TASK ITEM: Without copying any picture, return all lines below exactly.
Segment Start: SUPPLIED DATA
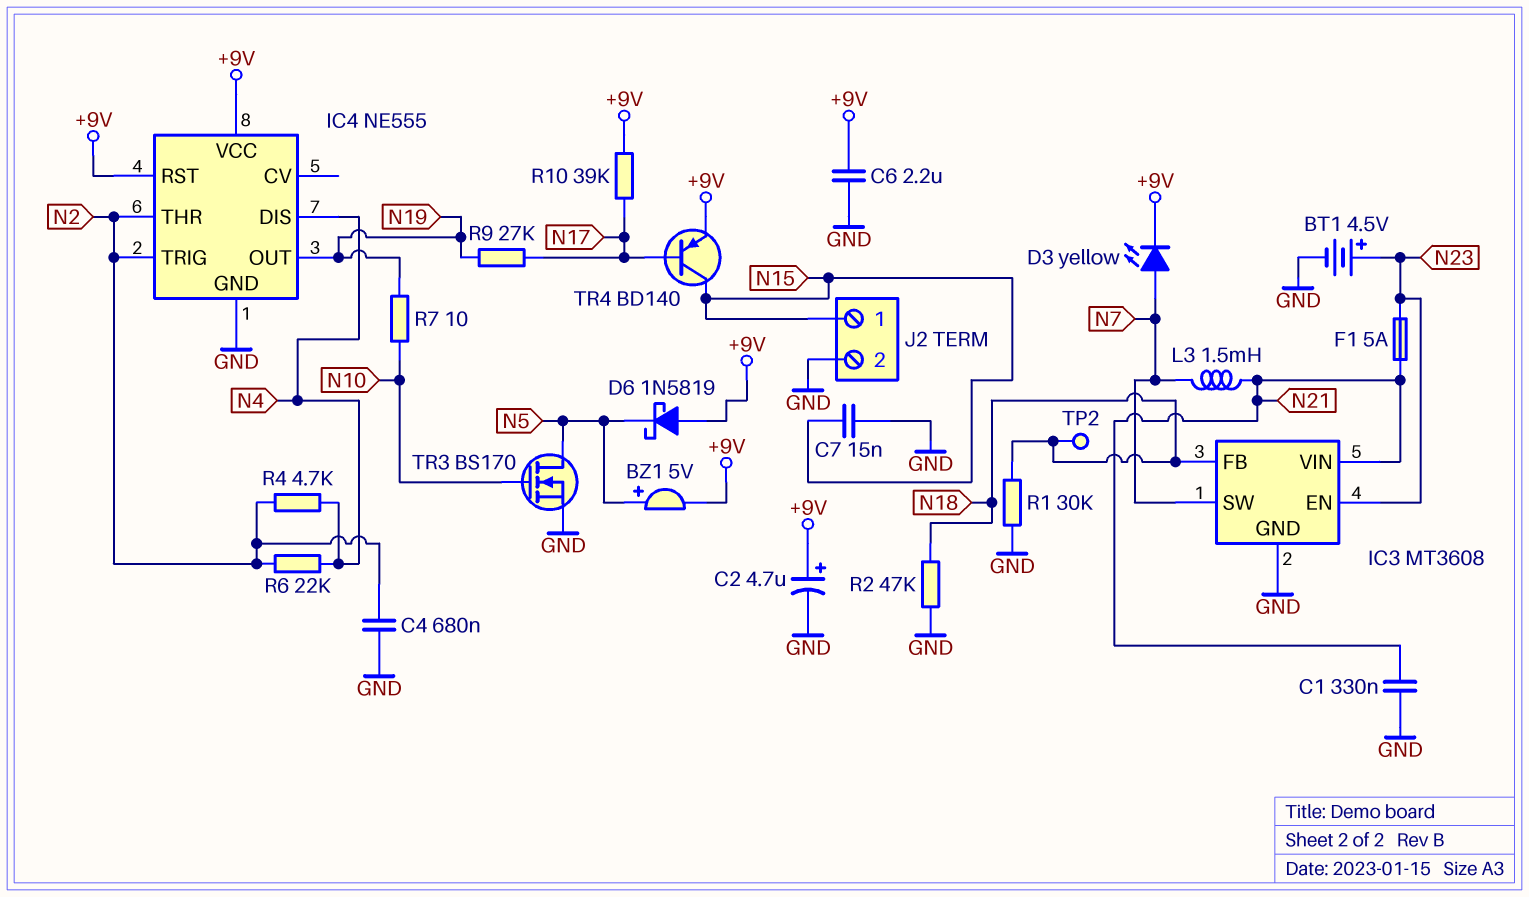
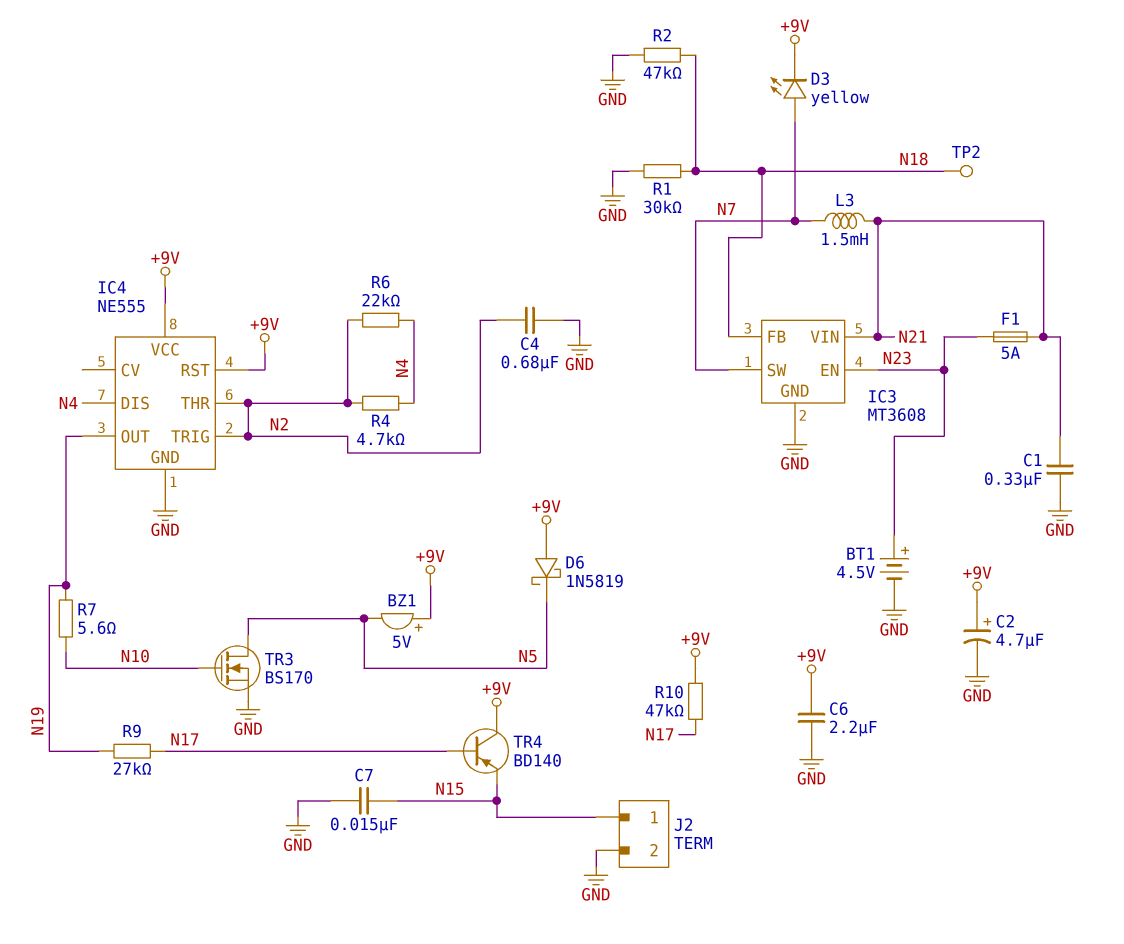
BZ1: buzzer 5V (plus N5, minus +9V) -> buzzer 5V (plus +9V, minus N5)
R7: 10 (N10, N19) -> 5.6 (N10, N19)
R10: 39k (+9V, N17) -> 47k (+9V, N17)
TR4: PNP BD140 (B N17, C N15, E +9V) -> PNP BD140 (B N17, C +9V, E N15)

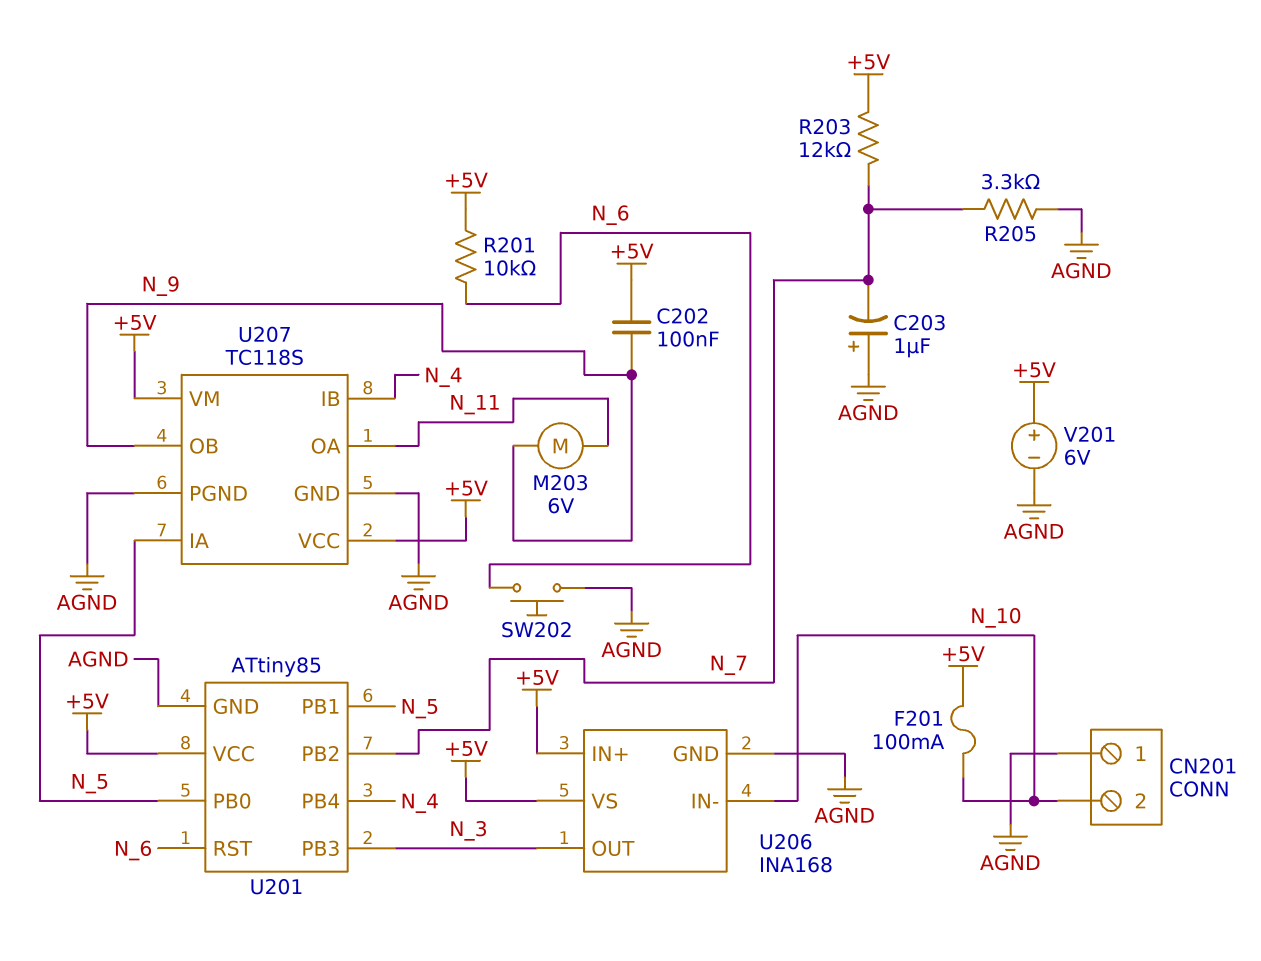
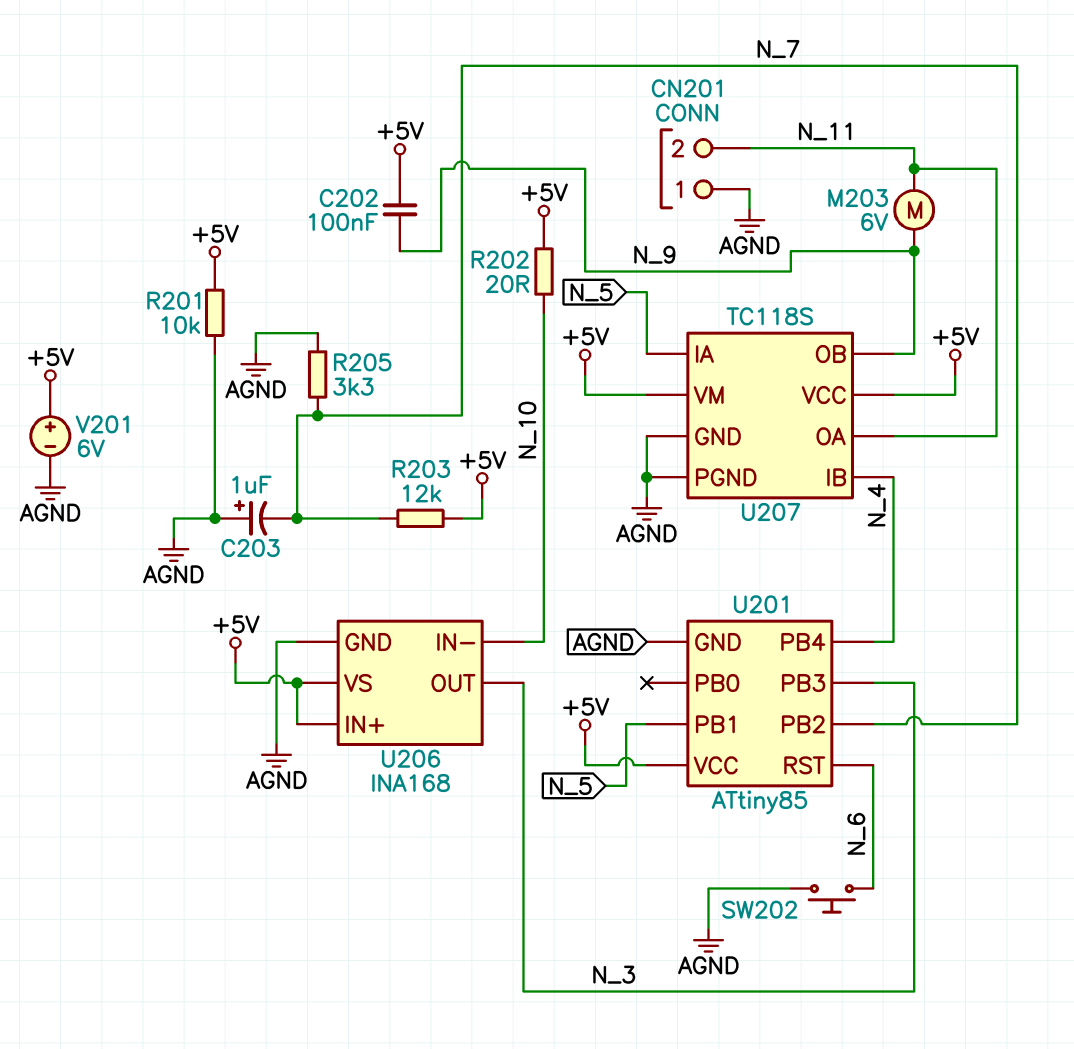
CN201 pin 2: N_10 -> N_11
F201: 100mA (+5V, N_10) -> none
R201: 10k (+5V, N_6) -> 10k (+5V, AGND)
R202: none -> 20 (+5V, N_10)
U201 pin PB0: N_5 -> none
Segment End: SUPPLIED DATA
TASK RESPONSE:
BZ1: buzzer 5V (plus N5, minus +9V) -> buzzer 5V (plus +9V, minus N5)
R7: 10 (N10, N19) -> 5.6 (N10, N19)
R10: 39k (+9V, N17) -> 47k (+9V, N17)
TR4: PNP BD140 (B N17, C N15, E +9V) -> PNP BD140 (B N17, C +9V, E N15)

CN201 pin 2: N_10 -> N_11
F201: 100mA (+5V, N_10) -> none
R201: 10k (+5V, N_6) -> 10k (+5V, AGND)
R202: none -> 20 (+5V, N_10)
U201 pin PB0: N_5 -> none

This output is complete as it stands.